* **What to produce**
Read through the data, and wherever a line holds the word "degrees", write that line out.

* **Data for analysis**
..........

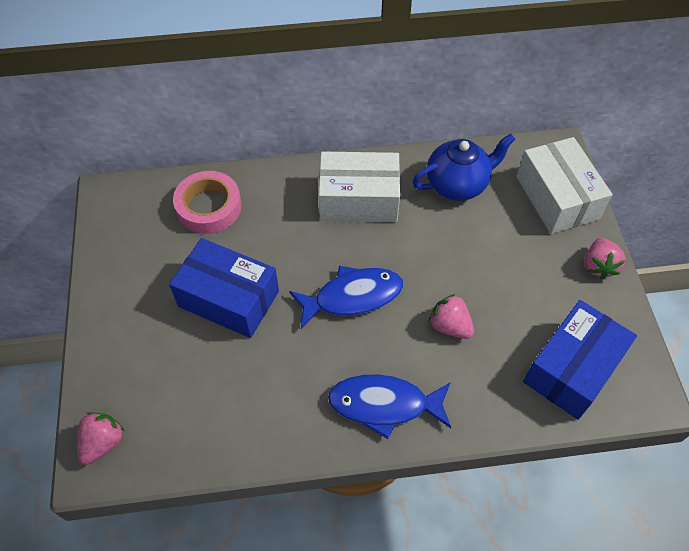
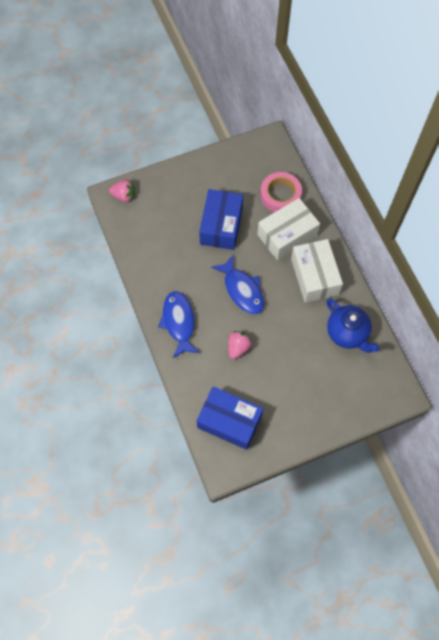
camera: 75 degrees right, 10 degrees up
(556, 198) = (358, 398): white box -> white box (287, 235)
(598, 266) = (309, 431): pink strawberry -> none

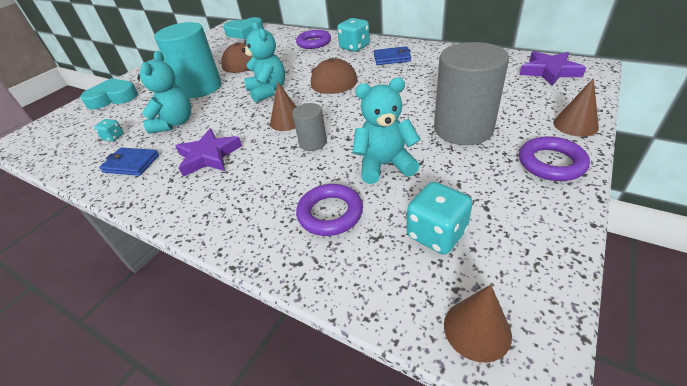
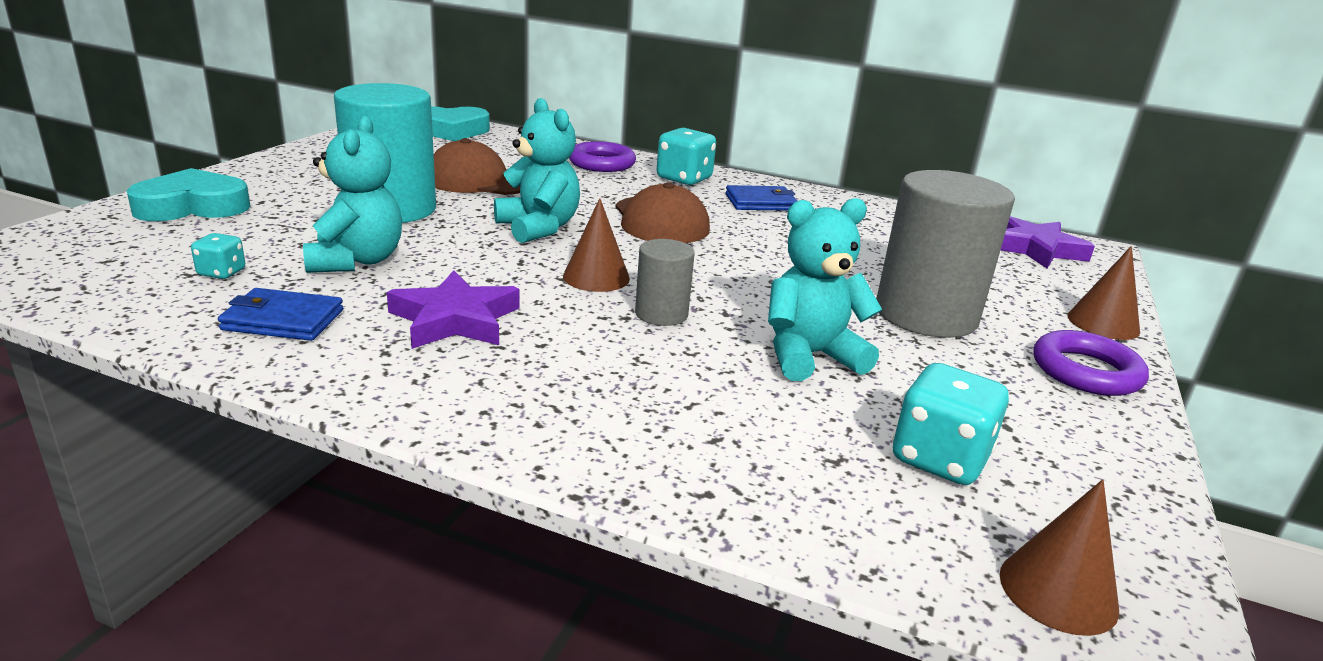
camera: 15 degrees left, 15 degrees down
(330, 213) = (737, 421): purple ring -> none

..........

* **Solution to this problem**
camera: 75 degrees right, 10 degrees up
camera: 15 degrees left, 15 degrees down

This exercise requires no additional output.